[Start of section]
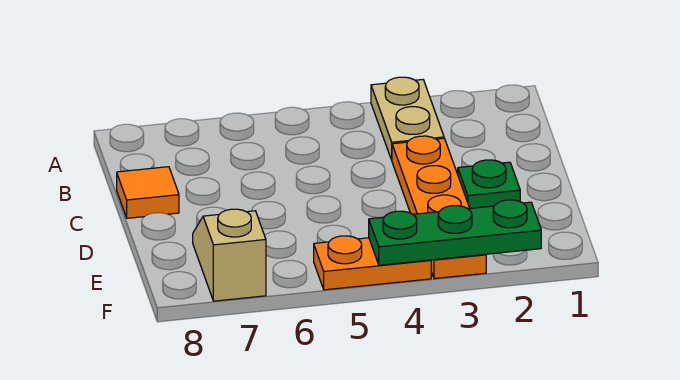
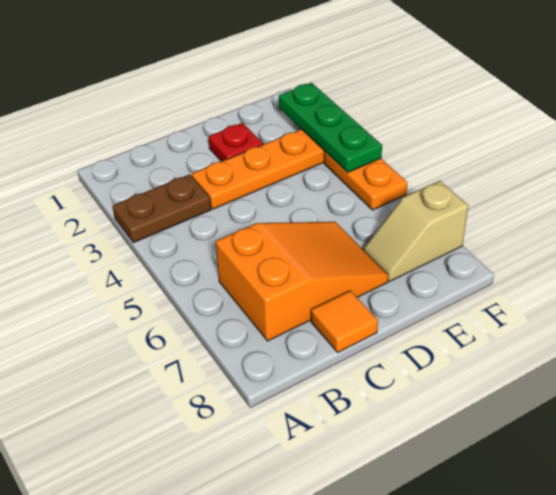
tan plate A3:B3 level 1 -> brown plate A3:B3 level 1
none -> orange slope B6:D7 level 1 top B
green plate D2 level 1 -> red plate D2 level 1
[End of section]
→ TASK TO CARRY OUT:
Where in the listing does the string "plate" appear? Copy every line that has it.

→ RESULT FOR THIS TASK:
tan plate A3:B3 level 1 -> brown plate A3:B3 level 1
green plate D2 level 1 -> red plate D2 level 1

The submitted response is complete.